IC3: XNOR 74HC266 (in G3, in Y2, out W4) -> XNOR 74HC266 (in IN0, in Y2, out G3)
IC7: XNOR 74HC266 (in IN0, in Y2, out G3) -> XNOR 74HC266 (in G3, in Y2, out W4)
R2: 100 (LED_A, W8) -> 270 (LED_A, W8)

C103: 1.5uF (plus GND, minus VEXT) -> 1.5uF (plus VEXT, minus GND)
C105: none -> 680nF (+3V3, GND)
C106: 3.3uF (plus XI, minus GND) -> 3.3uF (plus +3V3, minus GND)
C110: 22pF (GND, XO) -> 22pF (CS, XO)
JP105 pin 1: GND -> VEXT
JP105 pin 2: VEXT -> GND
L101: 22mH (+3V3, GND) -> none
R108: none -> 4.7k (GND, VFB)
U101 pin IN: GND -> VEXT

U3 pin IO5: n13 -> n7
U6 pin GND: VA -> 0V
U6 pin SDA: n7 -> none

PROBLEM TO SOLVE:
Between the first line of the entries above and the line with "L101: 22mH (+3V3, GND) -> none", both included, copy every line exactly and nothing outside that range.

RESPONSE AREA:
IC3: XNOR 74HC266 (in G3, in Y2, out W4) -> XNOR 74HC266 (in IN0, in Y2, out G3)
IC7: XNOR 74HC266 (in IN0, in Y2, out G3) -> XNOR 74HC266 (in G3, in Y2, out W4)
R2: 100 (LED_A, W8) -> 270 (LED_A, W8)

C103: 1.5uF (plus GND, minus VEXT) -> 1.5uF (plus VEXT, minus GND)
C105: none -> 680nF (+3V3, GND)
C106: 3.3uF (plus XI, minus GND) -> 3.3uF (plus +3V3, minus GND)
C110: 22pF (GND, XO) -> 22pF (CS, XO)
JP105 pin 1: GND -> VEXT
JP105 pin 2: VEXT -> GND
L101: 22mH (+3V3, GND) -> none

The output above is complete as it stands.